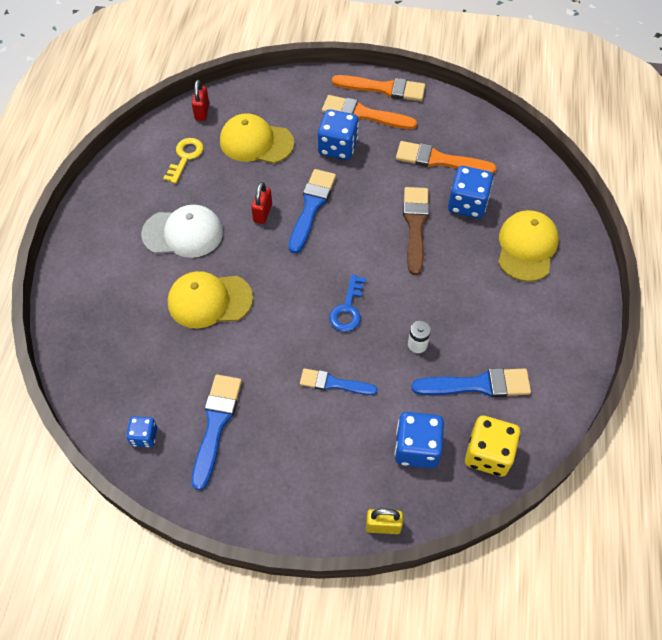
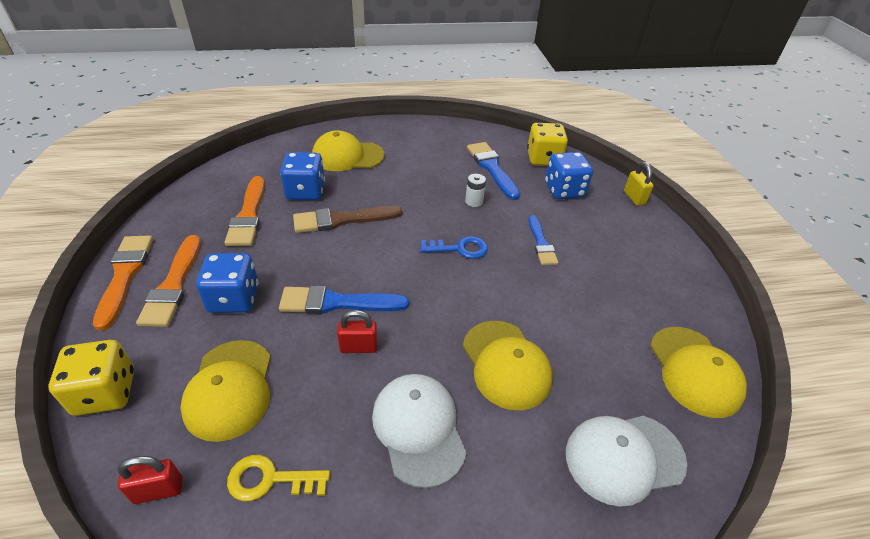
camera: 110 degrees left, 15 degrees down
(107, 344) = (624, 457): none -> white cap
(144, 436) = (694, 371): blue dice -> yellow cap
(216, 424) = (637, 315): blue brush -> none
(278, 87) = (105, 392): none -> yellow dice

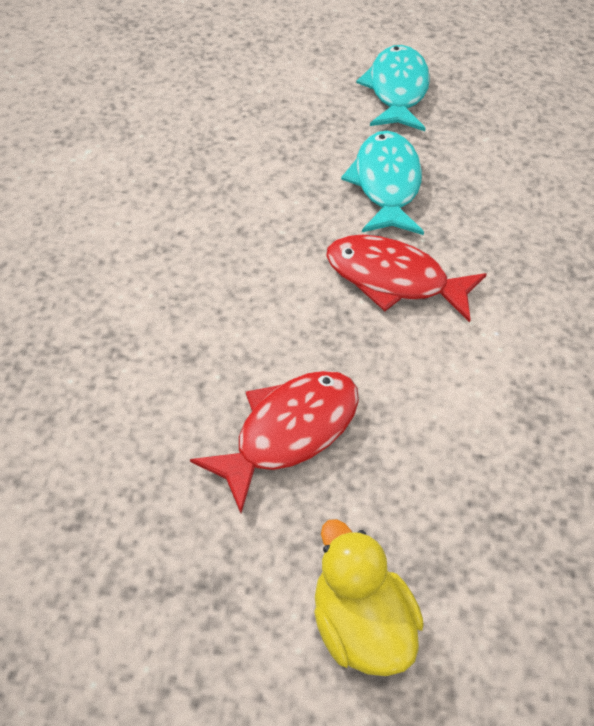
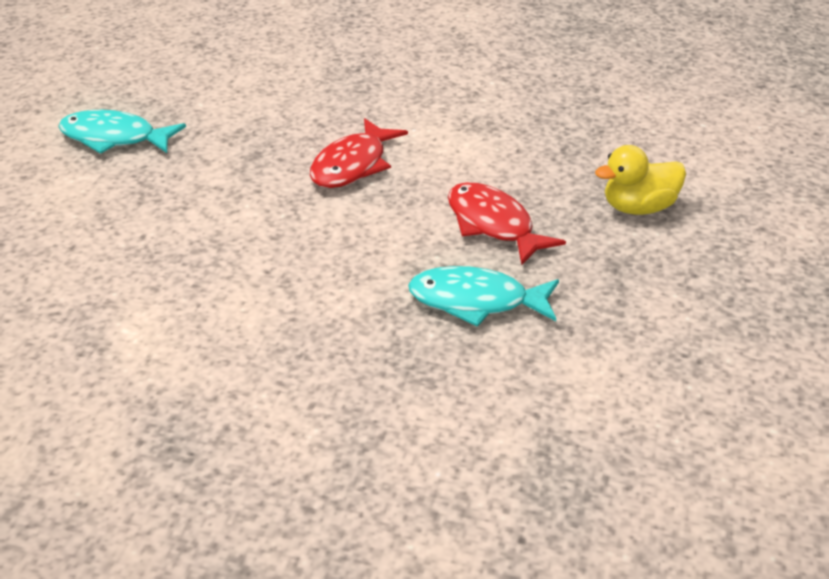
camera: 80 degrees left, 15 degrees down
(386, 184) = (241, 157): turquoise fish -> turquoise fish (476, 301)

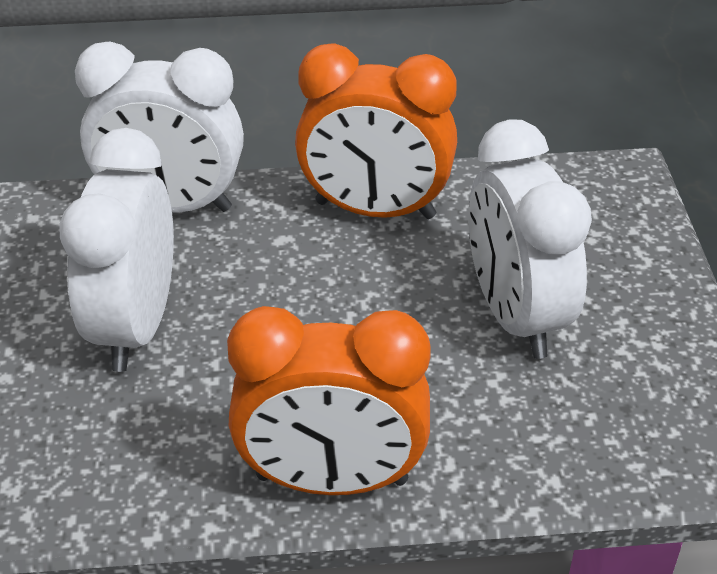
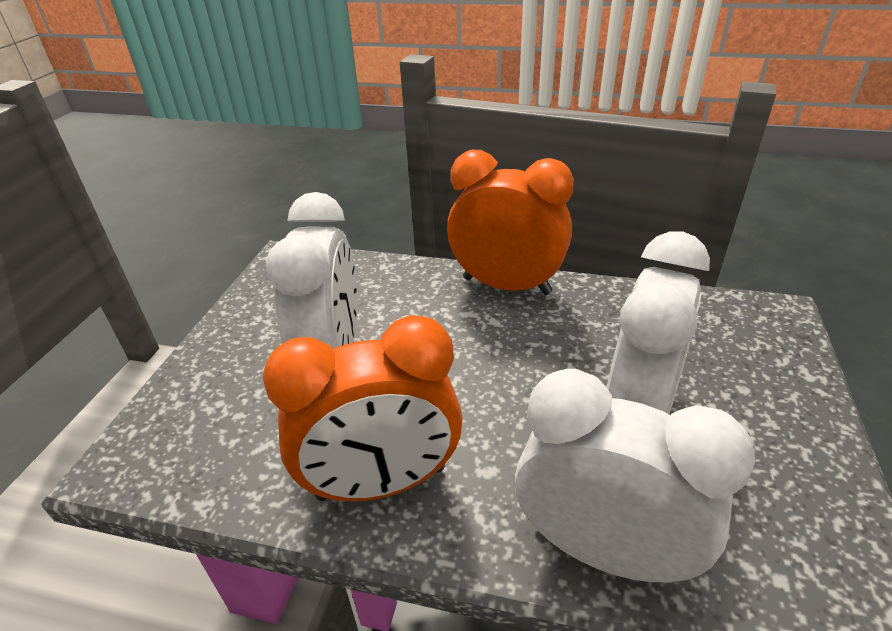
camera: 160 degrees left, 5 degrees down
(375, 210) = (381, 483): orange clock -> orange clock turned 135 degrees clockwise

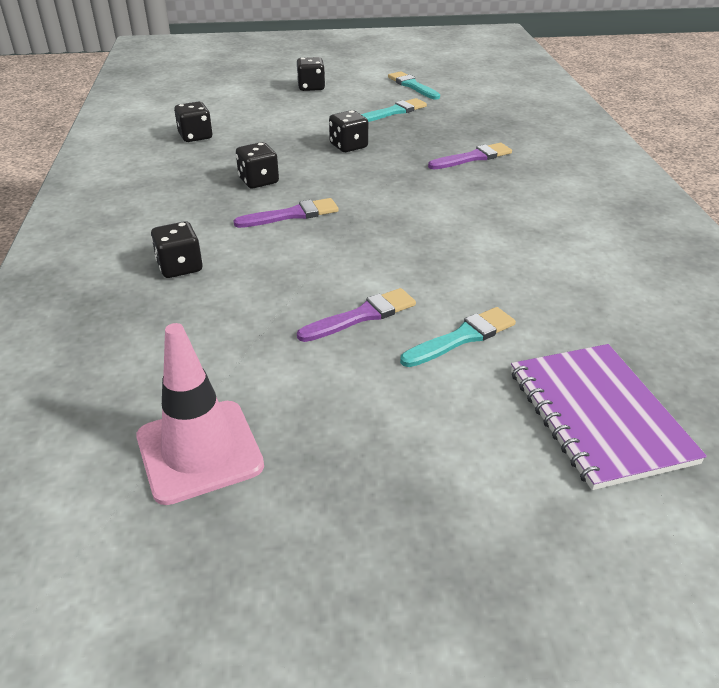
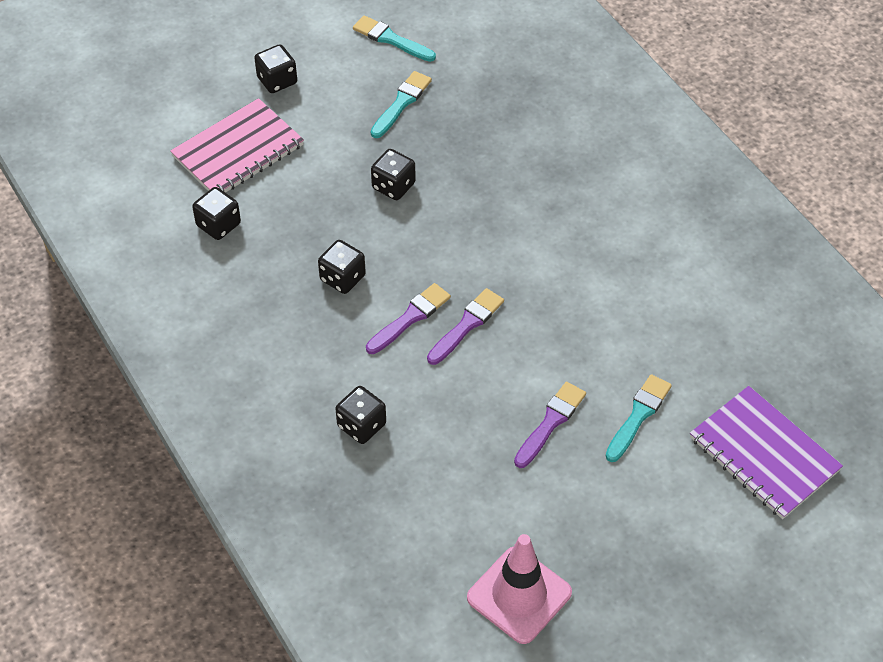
camera: 25 degrees left, 15 degrees up
(249, 109) = (238, 151): none -> pink notebook
(473, 157) = (528, 163): purple brush -> purple brush (467, 325)

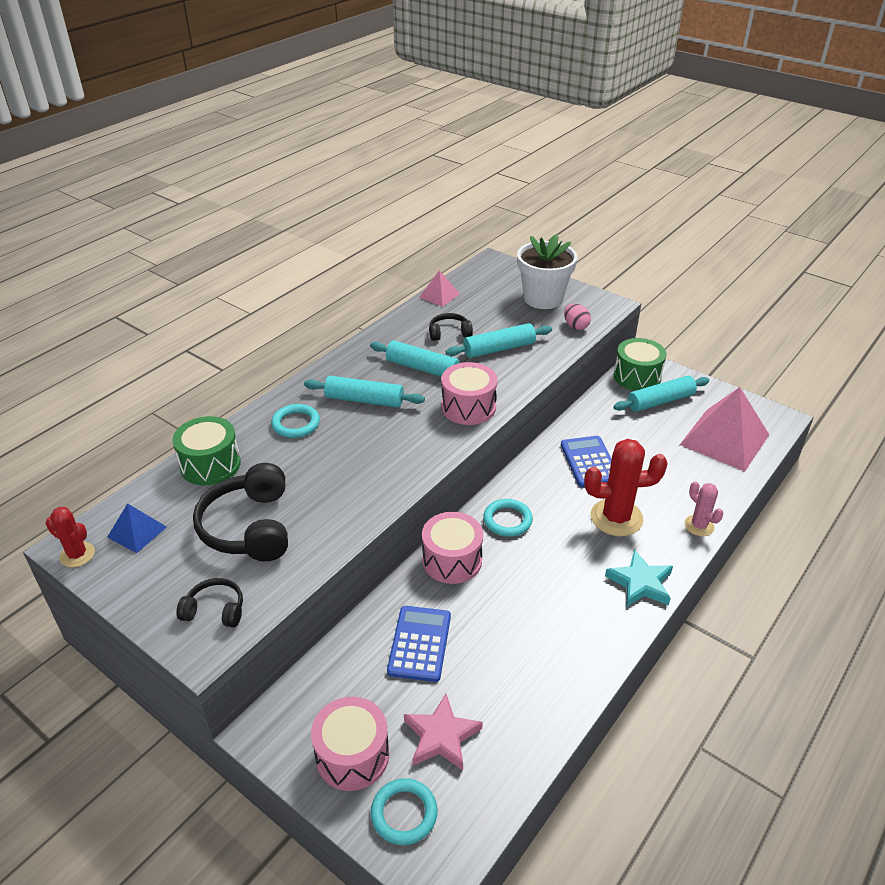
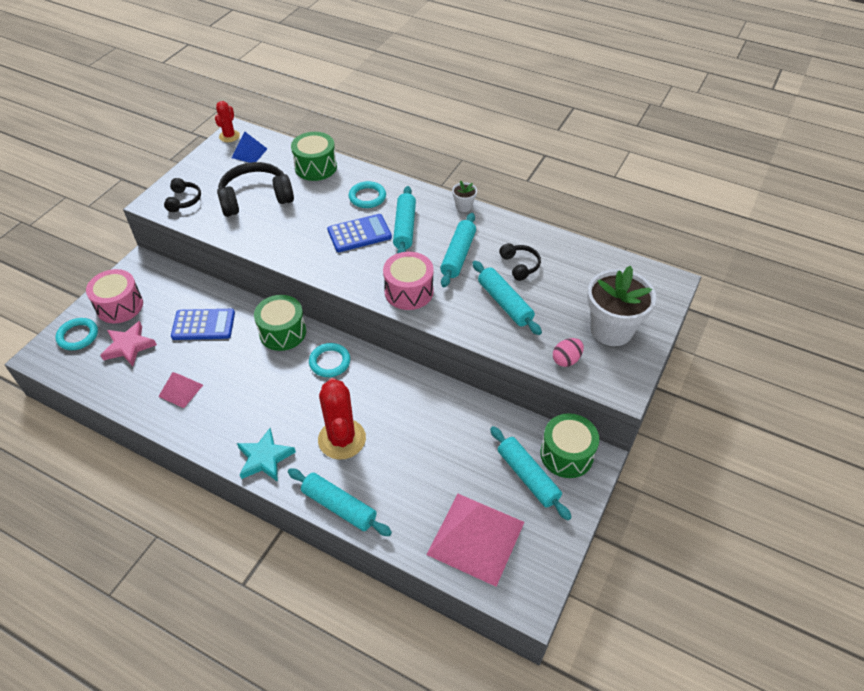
camera: 80 degrees right, 10 degrees up
(345, 355) = (464, 206): none -> white flower pot
(439, 295) = (583, 250): pink pyramid -> pink pyramid (180, 390)
(452, 560) = (282, 332): pink drum -> green drum
(589, 462) = (414, 416): blue calculator -> blue calculator (359, 234)
(699, 526) = (339, 506): pink cactus -> turquoise rolling pin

==================================================

● **TASK TO CARRY OUT**:
Go line by line through the entries above and tally those that hold the word "degrees"; give the tally alone.

● **TASK RESULT**:
6